Recorded data:
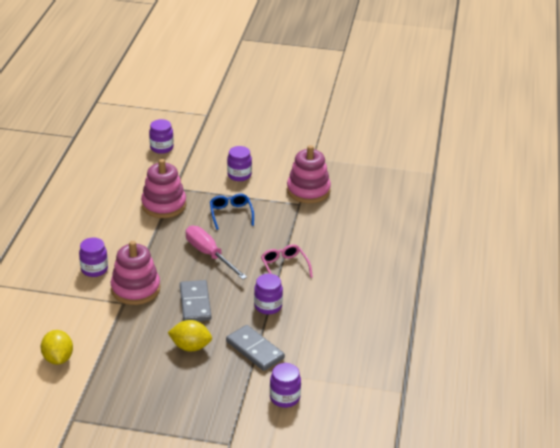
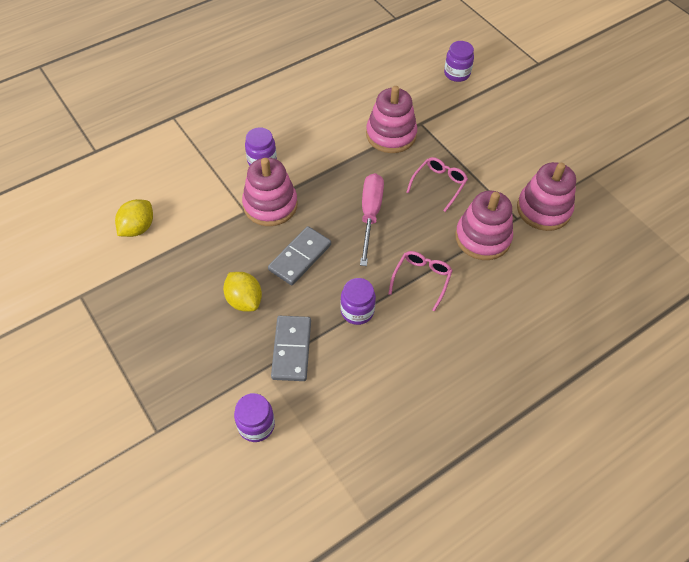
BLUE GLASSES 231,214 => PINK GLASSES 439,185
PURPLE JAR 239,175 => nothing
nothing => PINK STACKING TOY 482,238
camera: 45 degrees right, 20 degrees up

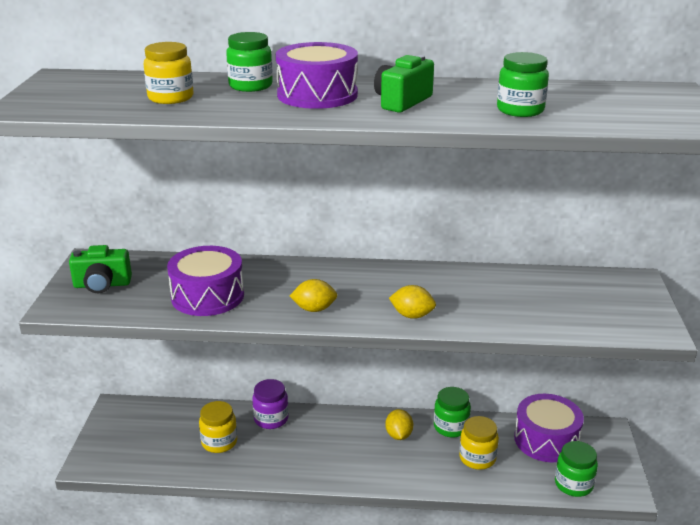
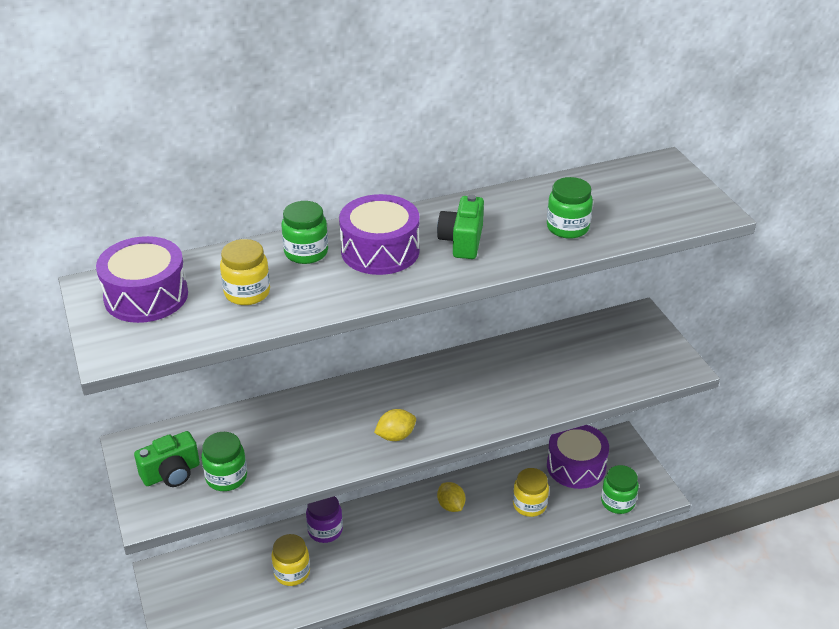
PURPLE DRUM 207,296 => PURPLE DRUM 146,296, moved
YELLOW LEMON 412,315 => nothing
GREEN JAR 451,427 => GREEN JAR 226,477, moved
camera: 25 degrees left, 10 degrees up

Problem:
Extract the run of lines from the line holding "PURPLE JAR 239,175 => nothing" through the final line of the material above, exactly and inclusively. Leave the pictures behind.

Task answer:
PURPLE JAR 239,175 => nothing
nothing => PINK STACKING TOY 482,238
camera: 45 degrees right, 20 degrees up

PURPLE DRUM 207,296 => PURPLE DRUM 146,296, moved
YELLOW LEMON 412,315 => nothing
GREEN JAR 451,427 => GREEN JAR 226,477, moved
camera: 25 degrees left, 10 degrees up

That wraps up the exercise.